• [Activity]: The expected output is the complete listing, copied word for word.

• [Data block]:
-=-=-
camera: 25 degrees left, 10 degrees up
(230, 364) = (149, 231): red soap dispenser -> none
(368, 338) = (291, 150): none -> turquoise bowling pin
-=-=-
• [Exercise answer]:
camera: 25 degrees left, 10 degrees up
(230, 364) = (149, 231): red soap dispenser -> none
(368, 338) = (291, 150): none -> turquoise bowling pin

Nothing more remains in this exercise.